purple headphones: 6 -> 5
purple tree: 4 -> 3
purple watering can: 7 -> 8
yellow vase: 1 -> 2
* * *
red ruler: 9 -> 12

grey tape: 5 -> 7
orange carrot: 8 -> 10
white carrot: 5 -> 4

Directions for this task → Every line above that holds the word "purple" is to be found and copied.

Task output →
purple headphones: 6 -> 5
purple tree: 4 -> 3
purple watering can: 7 -> 8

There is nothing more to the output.